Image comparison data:
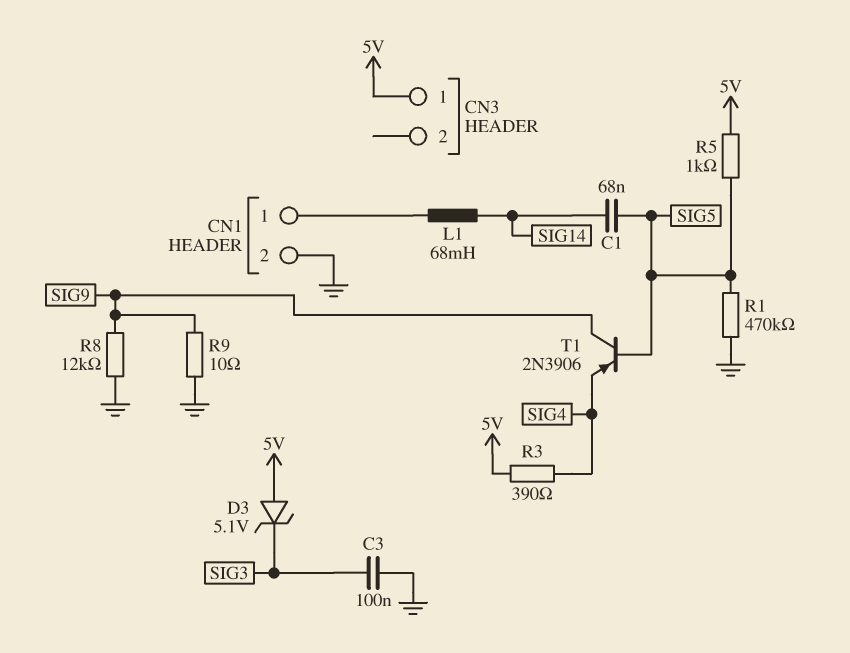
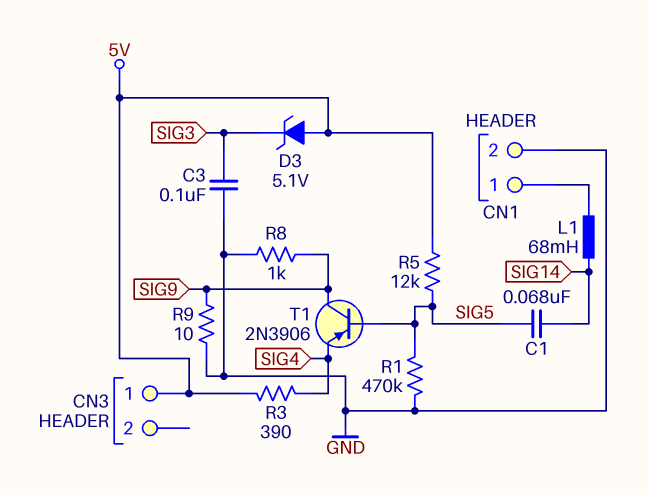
R5: 1k (5V, SIG5) -> 12k (5V, SIG5)
R8: 12k (GND, SIG9) -> 1k (GND, SIG9)

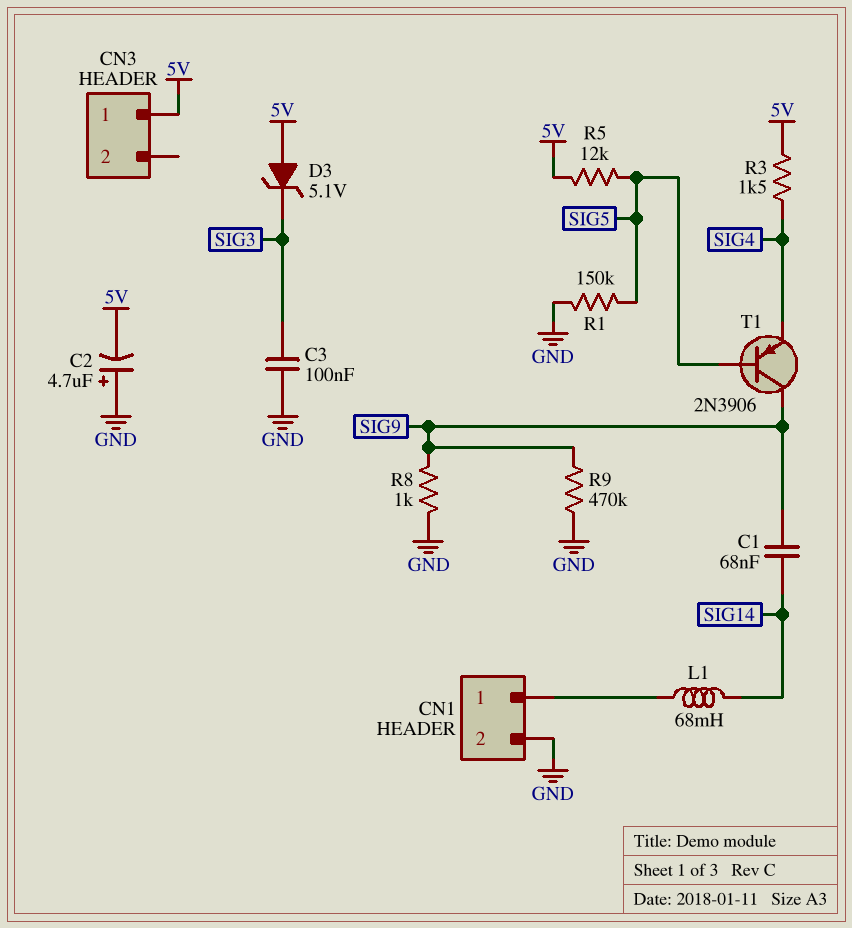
C1: 68nF (SIG5, SIG14) -> 68nF (SIG9, SIG14)
C2: none -> 4.7uF (plus GND, minus 5V)
R1: 470k (GND, SIG5) -> 150k (GND, SIG5)
R3: 390 (5V, SIG4) -> 1.5k (5V, SIG4)
R9: 10 (GND, SIG9) -> 470k (GND, SIG9)

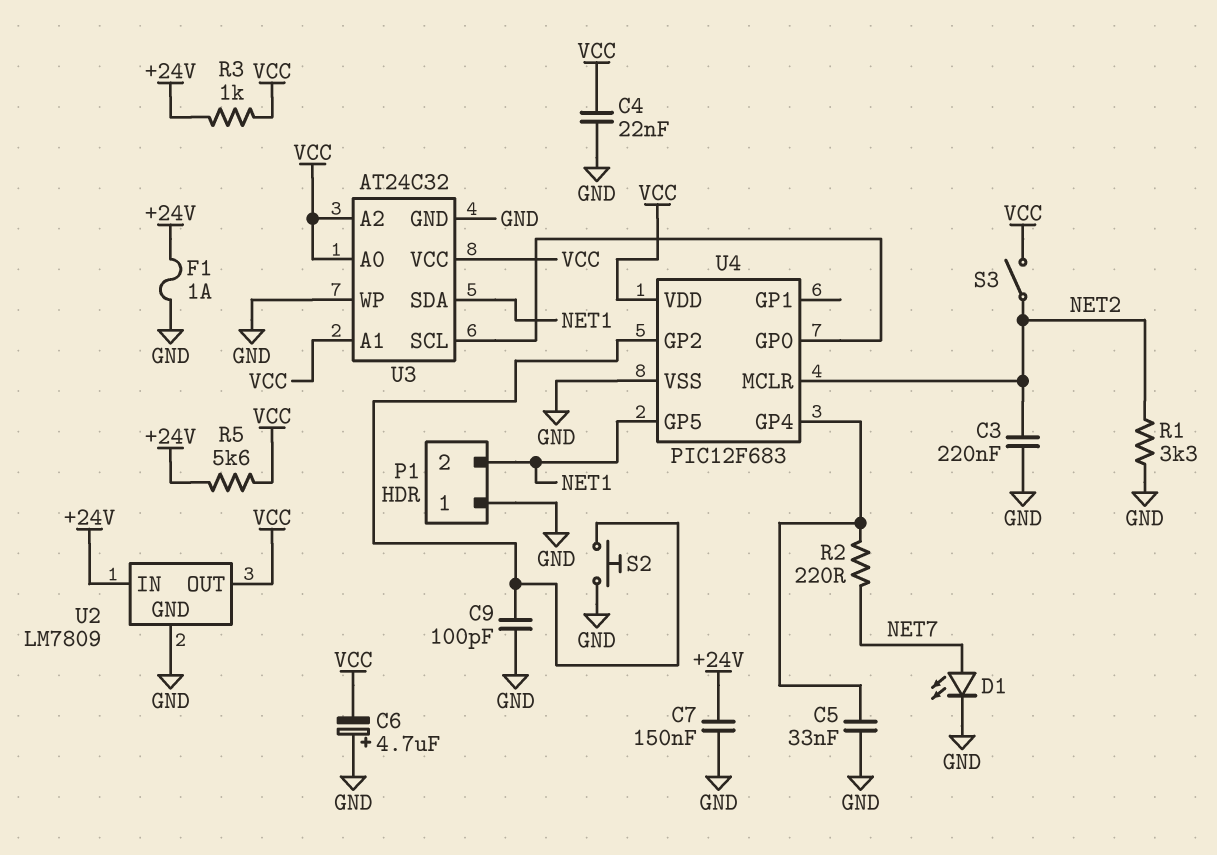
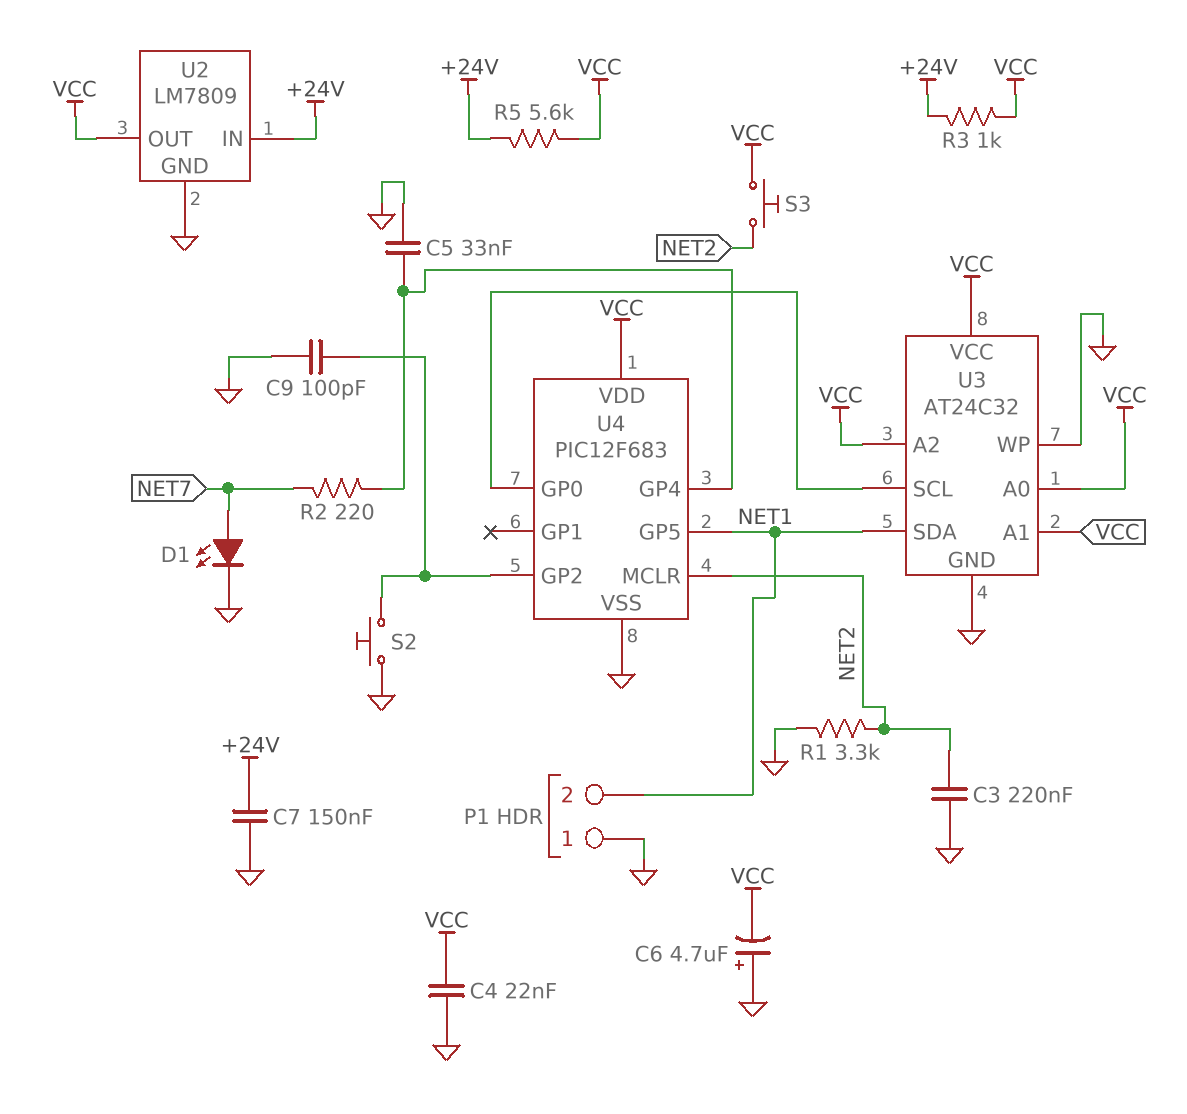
F1: 1A (+24V, GND) -> none
S3: switch (NET2, VCC) -> button (NET2, VCC)

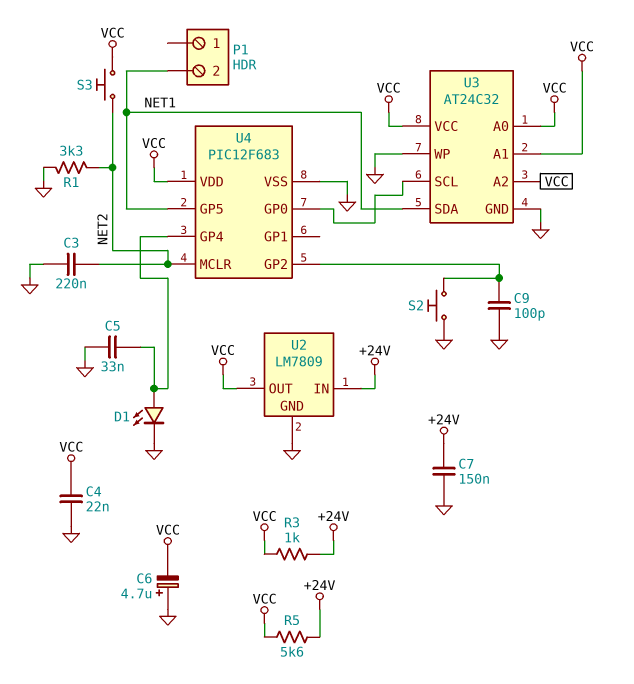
D1: LED (A NET7, K GND) -> LED (A U4/GP4, K GND)
P1 pin 1: GND -> none
R2: 220 (NET7, U4/GP4) -> none

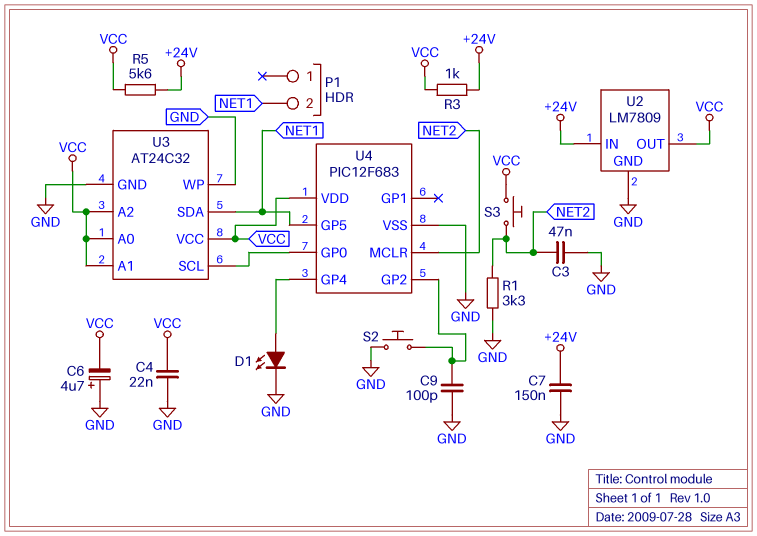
C3: 220nF (GND, NET2) -> 47nF (GND, NET2)
C5: 33nF (GND, U4/GP4) -> none

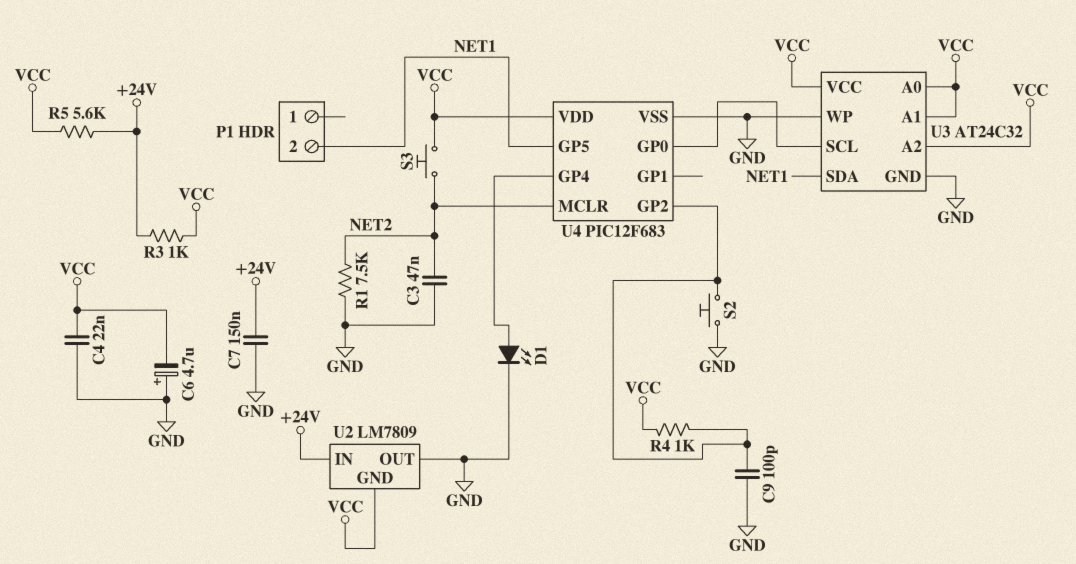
R1: 3.3k (GND, NET2) -> 7.5k (GND, NET2)
R4: none -> 1k (U4/GP2, VCC)
U2 pin GND: GND -> VCC
U2 pin OUT: VCC -> GND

» TASK INSTRUCTIONS
Go through the entries above and pull out each line with "none" in it.

» EXERCISE RESULT
C2: none -> 4.7uF (plus GND, minus 5V)
F1: 1A (+24V, GND) -> none
P1 pin 1: GND -> none
R2: 220 (NET7, U4/GP4) -> none
C5: 33nF (GND, U4/GP4) -> none
R4: none -> 1k (U4/GP2, VCC)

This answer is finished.